Before-and-after object listings
───
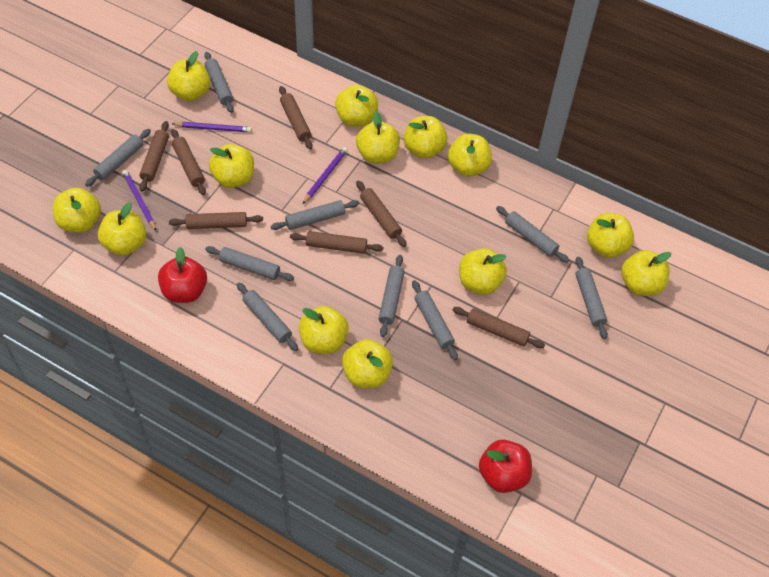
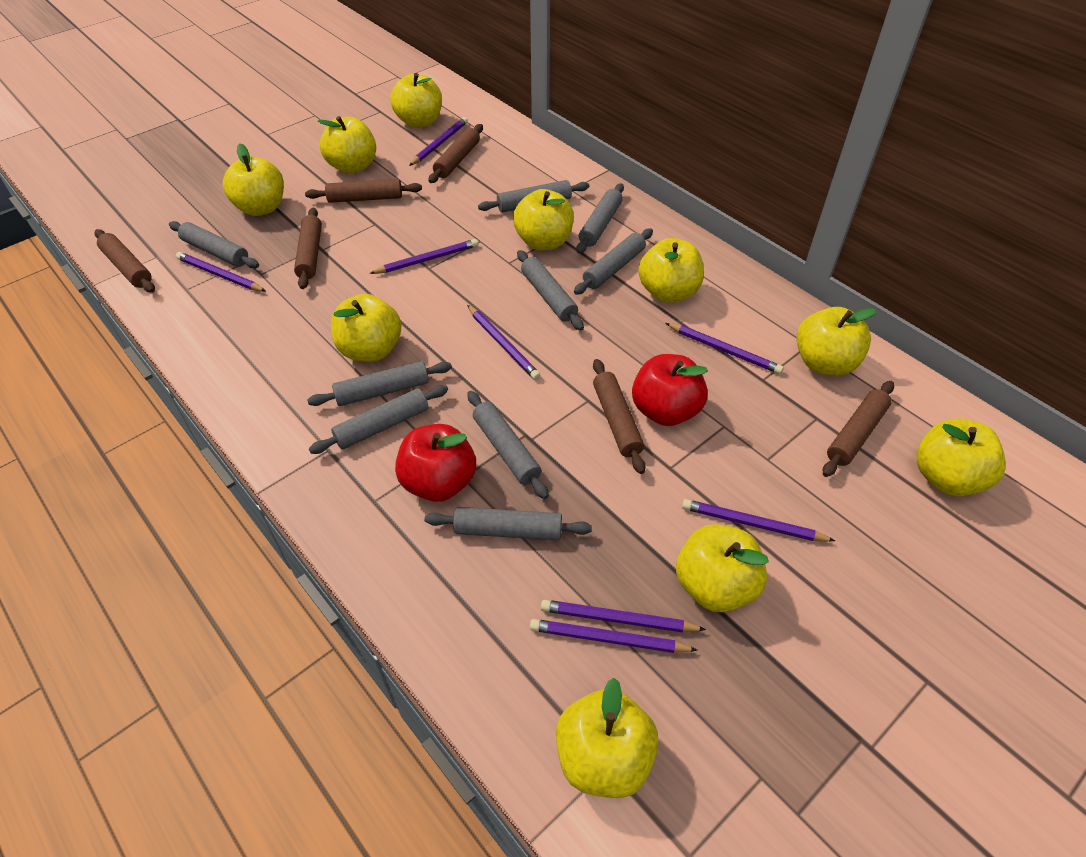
brown rolling pin: 7 -> 6
purple pencil: 3 -> 8
yellow apple: 13 -> 10

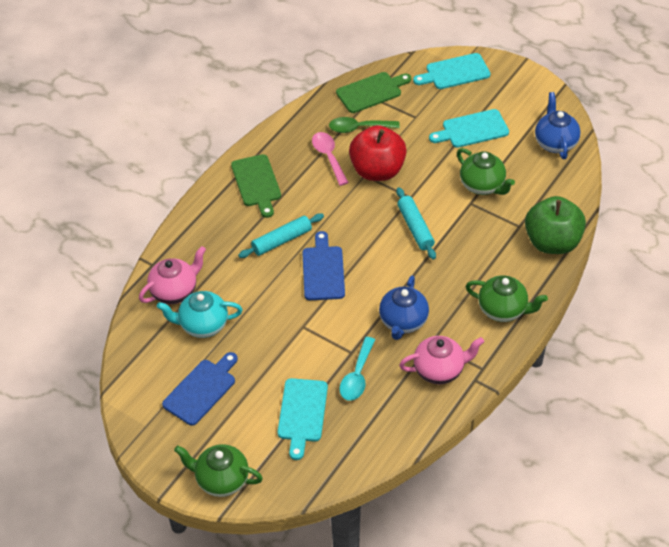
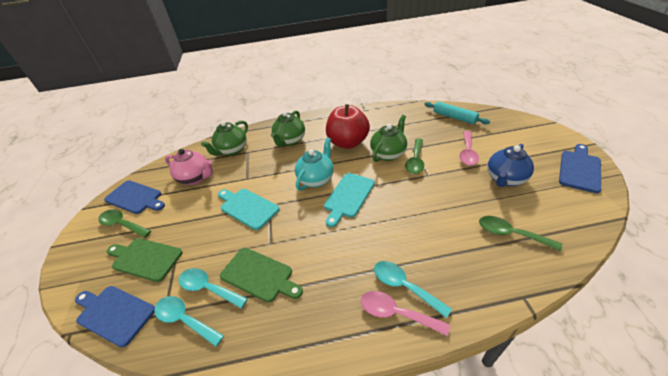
blue cutting board: 2 -> 3
blue teapot: 2 -> 1
green apple: 1 -> 0
green spoon: 1 -> 3
pink spoon: 1 -> 2
pink teapot: 2 -> 1
turquoise cutting board: 3 -> 2
turquoise rolling pin: 2 -> 1
turquoise spoon: 1 -> 3

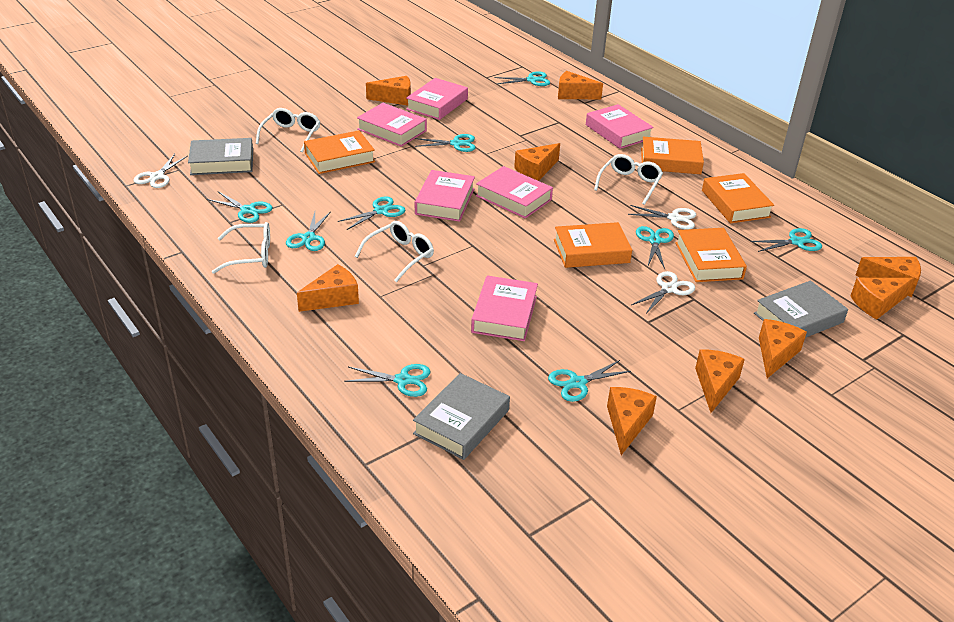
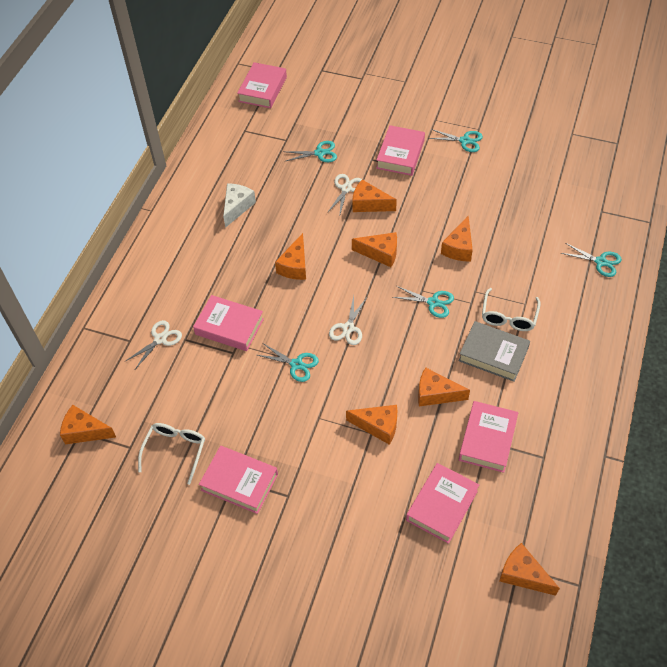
grey book: 3 -> 1
orange book: 5 -> 0
orange cheese: 9 -> 8
turquoise scissors: 9 -> 5
white cheese: 0 -> 1
white glasses: 4 -> 2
───
Lines with the word "cutting" in them should be copied from the preceding records.

blue cutting board: 2 -> 3
turquoise cutting board: 3 -> 2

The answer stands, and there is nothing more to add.